[Object tracking records]
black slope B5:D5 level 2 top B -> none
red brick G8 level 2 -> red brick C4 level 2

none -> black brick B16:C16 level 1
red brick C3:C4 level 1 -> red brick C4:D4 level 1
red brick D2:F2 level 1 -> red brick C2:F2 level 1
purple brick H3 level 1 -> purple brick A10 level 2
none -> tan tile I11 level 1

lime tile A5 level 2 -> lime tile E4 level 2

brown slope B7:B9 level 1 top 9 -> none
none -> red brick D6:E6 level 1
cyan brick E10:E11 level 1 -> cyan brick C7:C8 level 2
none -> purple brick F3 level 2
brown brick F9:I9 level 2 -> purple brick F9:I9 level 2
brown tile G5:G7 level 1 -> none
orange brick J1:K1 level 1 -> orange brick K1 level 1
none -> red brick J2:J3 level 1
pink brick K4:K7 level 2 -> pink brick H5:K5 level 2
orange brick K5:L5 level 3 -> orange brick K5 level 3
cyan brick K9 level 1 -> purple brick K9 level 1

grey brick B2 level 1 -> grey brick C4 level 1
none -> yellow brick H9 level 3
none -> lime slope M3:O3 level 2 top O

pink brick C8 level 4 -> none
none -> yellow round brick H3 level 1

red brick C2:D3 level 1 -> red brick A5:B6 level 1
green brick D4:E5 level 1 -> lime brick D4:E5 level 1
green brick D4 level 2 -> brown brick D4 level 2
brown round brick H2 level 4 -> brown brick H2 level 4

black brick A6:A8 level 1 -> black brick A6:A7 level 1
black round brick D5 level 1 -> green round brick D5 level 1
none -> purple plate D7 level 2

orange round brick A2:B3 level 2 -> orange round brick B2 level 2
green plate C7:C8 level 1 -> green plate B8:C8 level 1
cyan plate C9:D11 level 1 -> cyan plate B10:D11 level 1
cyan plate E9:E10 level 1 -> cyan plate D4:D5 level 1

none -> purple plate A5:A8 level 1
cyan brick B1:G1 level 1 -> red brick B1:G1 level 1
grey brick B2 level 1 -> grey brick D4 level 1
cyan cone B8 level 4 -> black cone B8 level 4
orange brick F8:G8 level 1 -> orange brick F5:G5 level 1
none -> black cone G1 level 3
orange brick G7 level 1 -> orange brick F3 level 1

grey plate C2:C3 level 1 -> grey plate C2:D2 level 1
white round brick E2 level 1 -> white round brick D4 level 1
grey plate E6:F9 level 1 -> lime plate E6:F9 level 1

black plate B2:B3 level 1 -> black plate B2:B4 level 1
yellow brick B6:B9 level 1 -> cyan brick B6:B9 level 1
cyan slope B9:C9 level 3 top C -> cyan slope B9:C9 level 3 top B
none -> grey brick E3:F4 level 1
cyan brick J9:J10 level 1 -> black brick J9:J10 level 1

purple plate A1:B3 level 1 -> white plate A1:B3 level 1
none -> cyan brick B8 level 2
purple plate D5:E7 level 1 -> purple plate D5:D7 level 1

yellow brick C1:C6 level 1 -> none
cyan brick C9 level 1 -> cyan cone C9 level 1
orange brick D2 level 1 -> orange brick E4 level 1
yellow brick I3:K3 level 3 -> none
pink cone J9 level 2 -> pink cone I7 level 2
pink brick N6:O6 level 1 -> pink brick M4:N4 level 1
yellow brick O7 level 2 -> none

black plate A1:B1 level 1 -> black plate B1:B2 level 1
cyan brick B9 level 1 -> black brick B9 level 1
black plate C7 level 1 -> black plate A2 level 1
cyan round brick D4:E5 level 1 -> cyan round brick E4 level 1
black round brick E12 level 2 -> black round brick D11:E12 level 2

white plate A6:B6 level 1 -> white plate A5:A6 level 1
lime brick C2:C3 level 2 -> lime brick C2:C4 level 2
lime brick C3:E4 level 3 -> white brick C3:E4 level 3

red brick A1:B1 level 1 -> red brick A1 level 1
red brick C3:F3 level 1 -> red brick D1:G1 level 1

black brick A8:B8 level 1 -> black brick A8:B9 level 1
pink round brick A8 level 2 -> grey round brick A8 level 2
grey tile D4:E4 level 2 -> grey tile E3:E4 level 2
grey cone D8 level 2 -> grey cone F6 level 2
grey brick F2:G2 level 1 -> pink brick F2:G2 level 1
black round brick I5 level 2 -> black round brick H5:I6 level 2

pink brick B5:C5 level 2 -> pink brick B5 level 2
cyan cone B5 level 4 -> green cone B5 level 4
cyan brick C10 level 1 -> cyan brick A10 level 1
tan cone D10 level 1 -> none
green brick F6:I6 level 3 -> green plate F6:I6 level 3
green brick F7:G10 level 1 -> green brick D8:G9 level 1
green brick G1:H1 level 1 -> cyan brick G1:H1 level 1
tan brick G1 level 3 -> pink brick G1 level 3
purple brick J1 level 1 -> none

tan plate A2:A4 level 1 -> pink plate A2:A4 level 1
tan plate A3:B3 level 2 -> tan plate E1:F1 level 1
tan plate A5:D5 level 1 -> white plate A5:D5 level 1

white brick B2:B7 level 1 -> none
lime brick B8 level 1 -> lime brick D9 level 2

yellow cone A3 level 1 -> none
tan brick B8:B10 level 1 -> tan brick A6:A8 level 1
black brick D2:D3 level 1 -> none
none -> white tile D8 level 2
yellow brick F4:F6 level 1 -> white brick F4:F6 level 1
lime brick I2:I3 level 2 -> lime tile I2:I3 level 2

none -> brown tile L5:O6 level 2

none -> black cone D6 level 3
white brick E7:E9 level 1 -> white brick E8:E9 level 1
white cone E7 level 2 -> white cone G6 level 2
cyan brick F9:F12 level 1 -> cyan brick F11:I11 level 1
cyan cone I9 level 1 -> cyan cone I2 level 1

Prompt: The expected answer is an exact copy of the lines beginning at the one with "cyan cone B5 level 4 -> green cone B5 level 4" and running to the end of the entries above.

Problem solution:
cyan cone B5 level 4 -> green cone B5 level 4
cyan brick C10 level 1 -> cyan brick A10 level 1
tan cone D10 level 1 -> none
green brick F6:I6 level 3 -> green plate F6:I6 level 3
green brick F7:G10 level 1 -> green brick D8:G9 level 1
green brick G1:H1 level 1 -> cyan brick G1:H1 level 1
tan brick G1 level 3 -> pink brick G1 level 3
purple brick J1 level 1 -> none

tan plate A2:A4 level 1 -> pink plate A2:A4 level 1
tan plate A3:B3 level 2 -> tan plate E1:F1 level 1
tan plate A5:D5 level 1 -> white plate A5:D5 level 1

white brick B2:B7 level 1 -> none
lime brick B8 level 1 -> lime brick D9 level 2

yellow cone A3 level 1 -> none
tan brick B8:B10 level 1 -> tan brick A6:A8 level 1
black brick D2:D3 level 1 -> none
none -> white tile D8 level 2
yellow brick F4:F6 level 1 -> white brick F4:F6 level 1
lime brick I2:I3 level 2 -> lime tile I2:I3 level 2

none -> brown tile L5:O6 level 2

none -> black cone D6 level 3
white brick E7:E9 level 1 -> white brick E8:E9 level 1
white cone E7 level 2 -> white cone G6 level 2
cyan brick F9:F12 level 1 -> cyan brick F11:I11 level 1
cyan cone I9 level 1 -> cyan cone I2 level 1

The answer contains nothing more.